SHORT PROBLEM: Rewrite the lines below as a numbered list, leaving out blank lines and the pictures.

WORKING DATA:
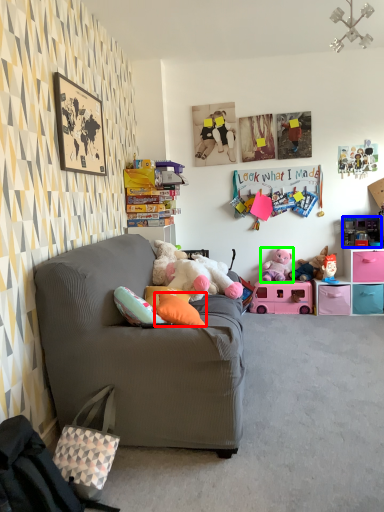
Question: Which object is positioned farthest from pillow (highlighted by a red box)? Select from toy (highlighted by a blue box) and toy (highlighted by a green box).

Choices:
 (A) toy
 (B) toy

Answer: (A)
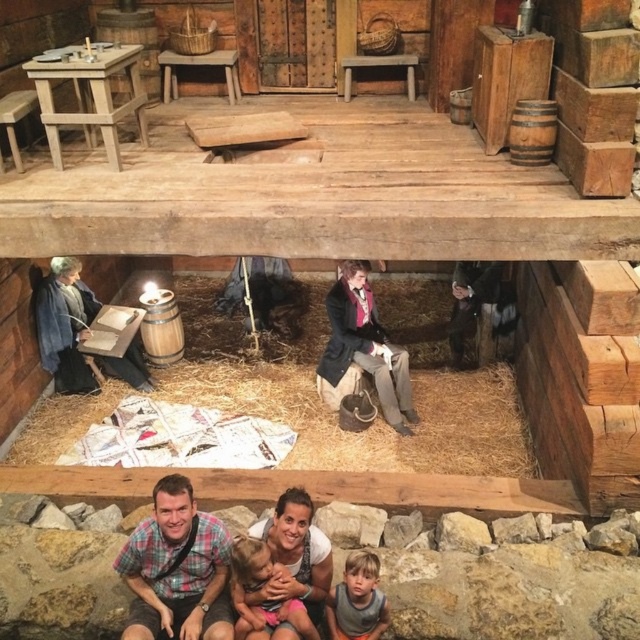
Does point (387, 400) lie behind point (353, 576)?

Yes.

Does smooth brown coat at center have a greater width compared to light brown hair at lower center?

Correct, the width of smooth brown coat at center exceeds that of light brown hair at lower center.

Is point (332, 358) positioned behind point (369, 556)?

Yes, point (332, 358) is farther from viewer.

In order to click on smooth brown coat at center in this screenshot , I will do `click(364, 346)`.

Between smooth brown coat at center and soft pink fabric at lower center, which one appears on the left side from the viewer's perspective?

From the viewer's perspective, soft pink fabric at lower center appears more on the left side.

Is smooth brown coat at center shorter than soft pink fabric at lower center?

Incorrect, smooth brown coat at center's height does not fall short of soft pink fabric at lower center's.

Between point (381, 410) and point (269, 560), which one is positioned behind?

The point (381, 410) is behind.

The width and height of the screenshot is (640, 640). Identify the location of smooth brown coat at center. (364, 346).

Is point (241, 568) farther from camera compared to point (326, 614)?

No, it is not.

In the scene shown: Between soft pink fabric at lower center and light brown hair at lower center, which one is positioned lower?

light brown hair at lower center

Does point (236, 544) lie in front of point (376, 605)?

Yes, point (236, 544) is closer to viewer.

Identify the location of soft pink fabric at lower center. (259, 588).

IN RESPONSE:
1. Question: Which object is positioned farthest from pillow (highlighted by a red box)? Select from toy (highlighted by a blue box) and toy (highlighted by a green box).
2. Choices:
3.  (A) toy
4.  (B) toy
5. Answer: (A)
6. Does point (387, 400) lie behind point (353, 576)?
7. Yes.
8. Does smooth brown coat at center have a greater width compared to light brown hair at lower center?
9. Correct, the width of smooth brown coat at center exceeds that of light brown hair at lower center.
10. Is point (332, 358) positioned behind point (369, 556)?
11. Yes, point (332, 358) is farther from viewer.
12. In order to click on smooth brown coat at center in this screenshot , I will do `click(364, 346)`.
13. Between smooth brown coat at center and soft pink fabric at lower center, which one appears on the left side from the viewer's perspective?
14. From the viewer's perspective, soft pink fabric at lower center appears more on the left side.
15. Is smooth brown coat at center shorter than soft pink fabric at lower center?
16. Incorrect, smooth brown coat at center's height does not fall short of soft pink fabric at lower center's.
17. Between point (381, 410) and point (269, 560), which one is positioned behind?
18. The point (381, 410) is behind.
19. The width and height of the screenshot is (640, 640). Identify the location of smooth brown coat at center. (364, 346).
20. Is point (241, 568) farther from camera compared to point (326, 614)?
21. No, it is not.
22. In the scene shown: Between soft pink fabric at lower center and light brown hair at lower center, which one is positioned lower?
23. light brown hair at lower center
24. Does point (236, 544) lie in front of point (376, 605)?
25. Yes, point (236, 544) is closer to viewer.
26. Identify the location of soft pink fabric at lower center. (259, 588).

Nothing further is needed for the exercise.